Top of RECORDS FOR THIS EXERCISE

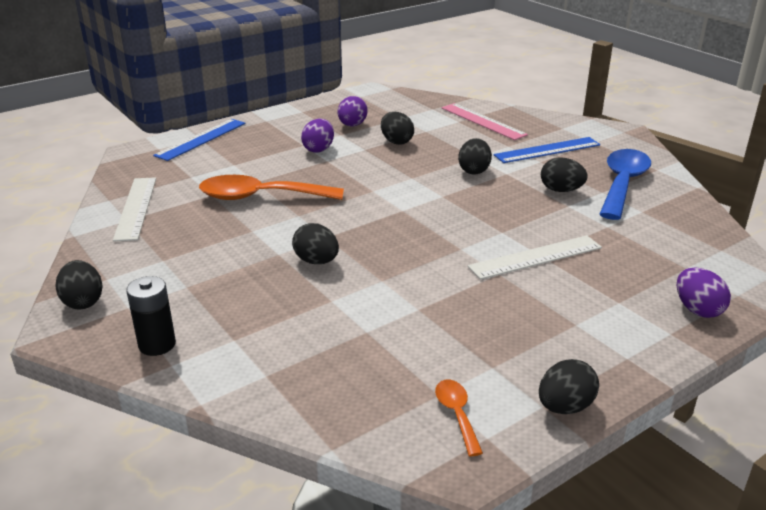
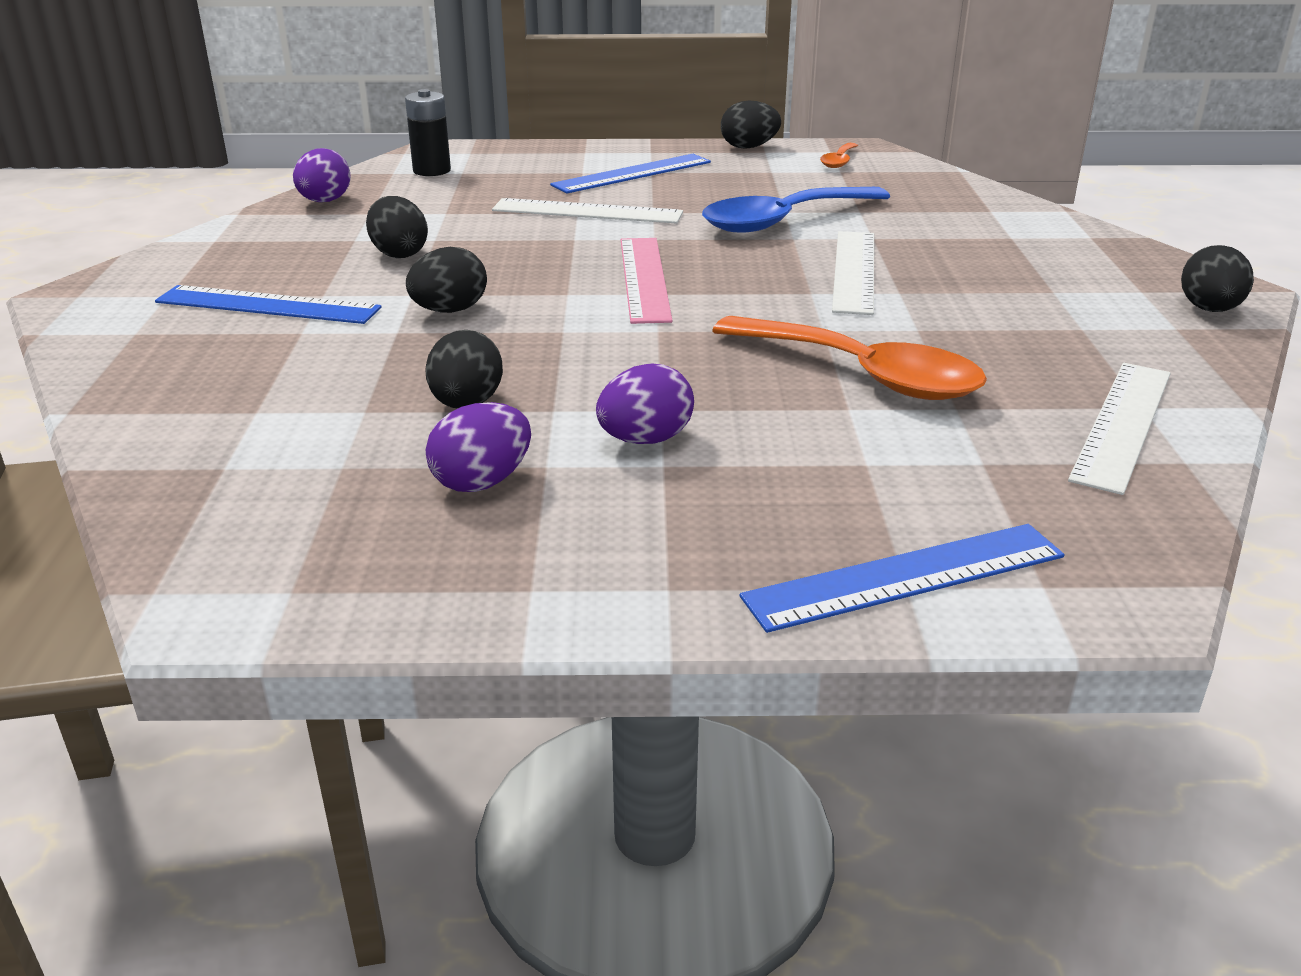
camera: 145 degrees left, 0 degrees up
(157, 344) = (1105, 252): black battery -> black battery (432, 171)
(316, 261) = (854, 271): black egg -> white ruler
(482, 121) = (216, 393): pink ruler -> pink ruler (644, 278)
(583, 314) = (632, 173): none -> blue ruler
(622, 184) = (306, 239): blue spoon -> blue spoon (783, 221)
(697, 310) = (528, 154): purple egg -> purple egg (325, 201)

Bottom of RECORDS FOR THIS EXERCISE

_TO DO_: Find "(157, 344) = (1105, 252): black" in the records above. Repeat its line and every later line exactly, through the last one.

_OUTPUT BELOW_:
(157, 344) = (1105, 252): black battery -> black battery (432, 171)
(316, 261) = (854, 271): black egg -> white ruler
(482, 121) = (216, 393): pink ruler -> pink ruler (644, 278)
(583, 314) = (632, 173): none -> blue ruler
(622, 184) = (306, 239): blue spoon -> blue spoon (783, 221)
(697, 310) = (528, 154): purple egg -> purple egg (325, 201)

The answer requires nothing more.